Data provided:

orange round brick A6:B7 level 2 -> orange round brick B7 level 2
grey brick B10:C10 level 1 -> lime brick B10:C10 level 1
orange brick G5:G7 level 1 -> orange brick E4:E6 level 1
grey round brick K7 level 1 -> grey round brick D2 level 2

Prompt:
Nothing should be returned except the lines from the one containing "grey brick B10:C10" through the last line of the data, each restated word for word.

Problem solution:
grey brick B10:C10 level 1 -> lime brick B10:C10 level 1
orange brick G5:G7 level 1 -> orange brick E4:E6 level 1
grey round brick K7 level 1 -> grey round brick D2 level 2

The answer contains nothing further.